• **Assignment**:
Return only the count of lines in the listing below where the word "none" appears.

• **Supplied data**:
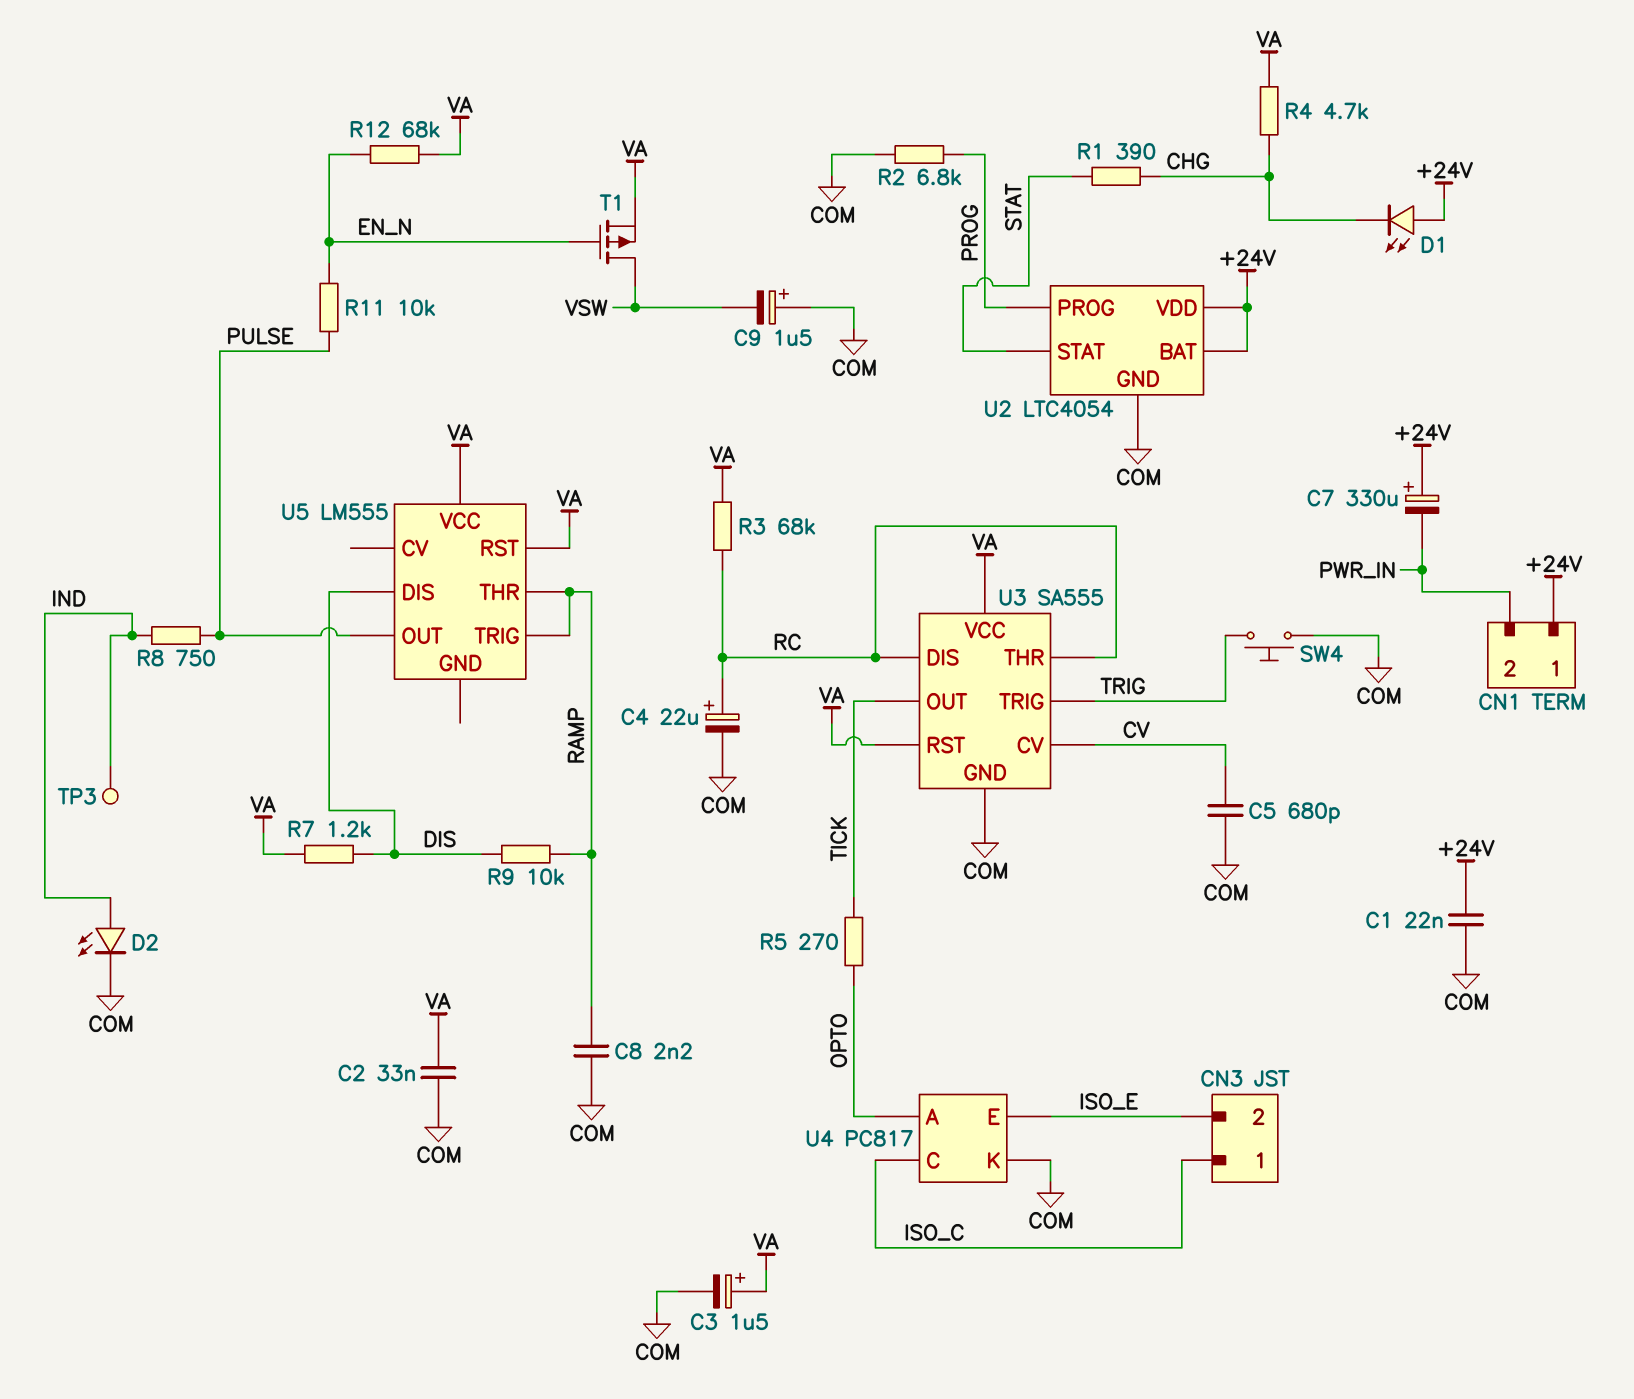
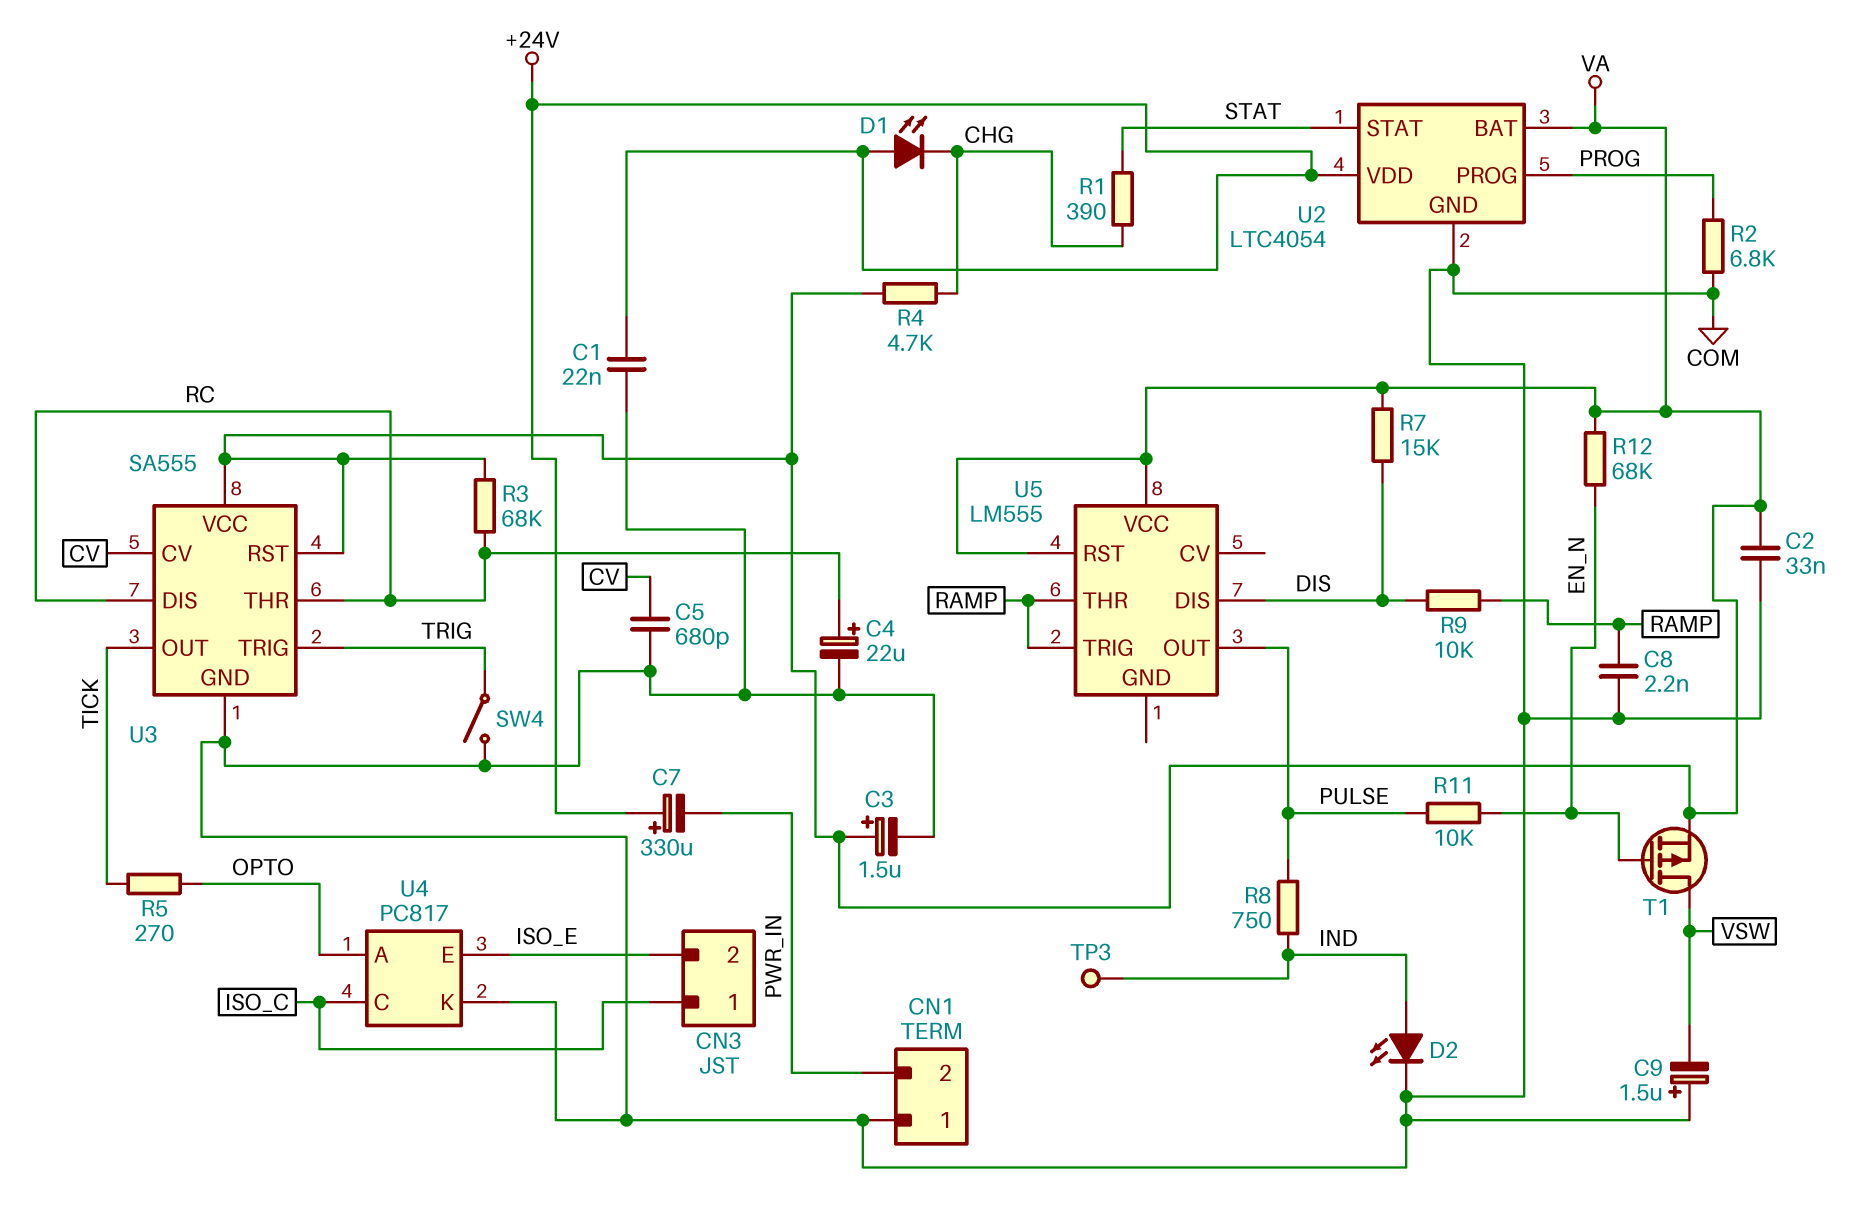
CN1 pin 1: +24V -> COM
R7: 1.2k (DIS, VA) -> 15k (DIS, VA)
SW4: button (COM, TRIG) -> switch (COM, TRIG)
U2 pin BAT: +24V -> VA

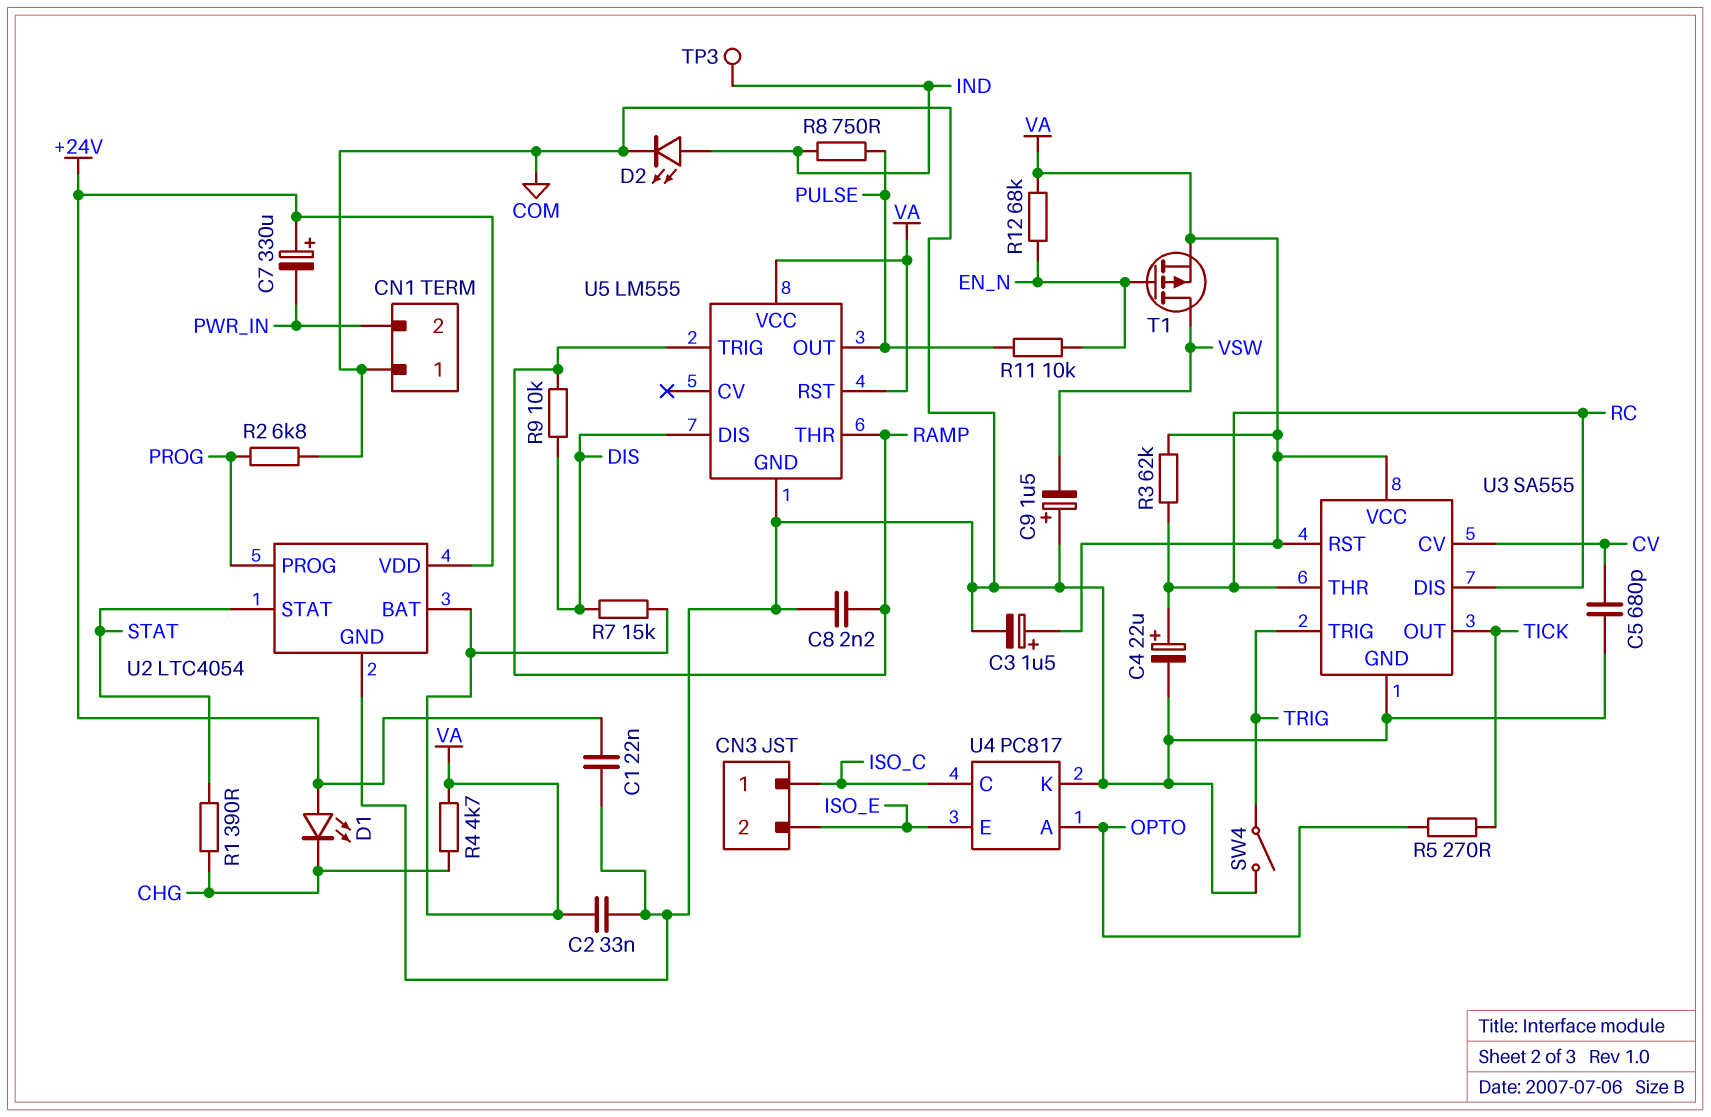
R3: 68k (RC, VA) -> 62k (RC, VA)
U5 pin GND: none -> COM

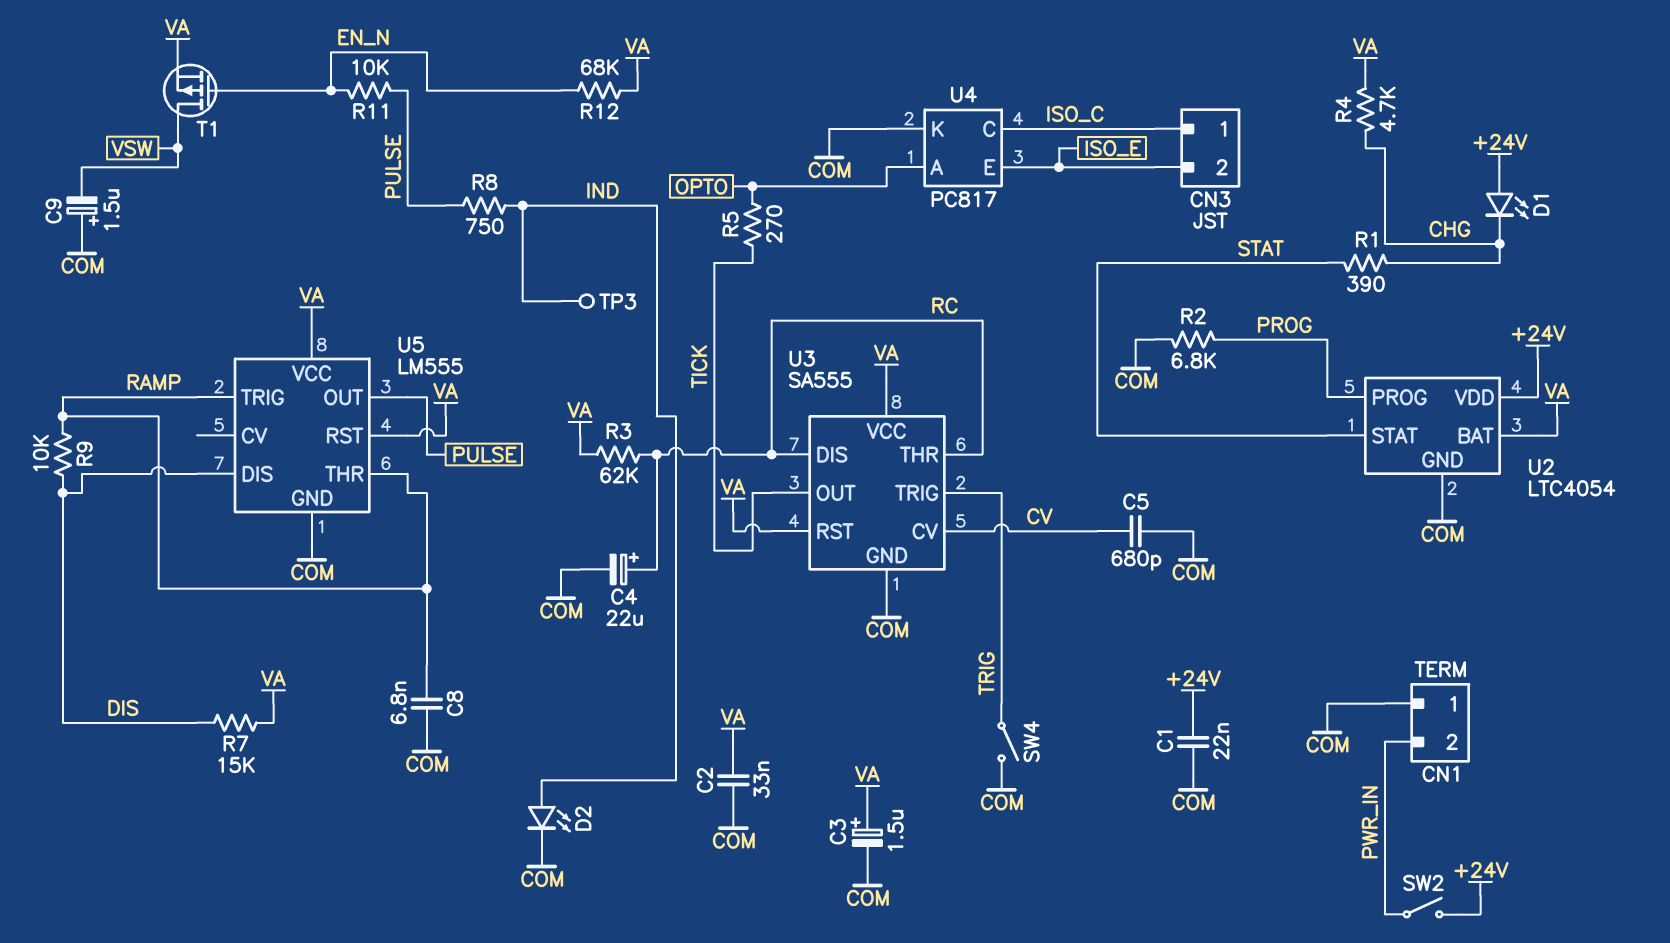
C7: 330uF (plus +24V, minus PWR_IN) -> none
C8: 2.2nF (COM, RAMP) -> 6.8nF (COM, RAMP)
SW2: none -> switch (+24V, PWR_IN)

• **Answer area**:
3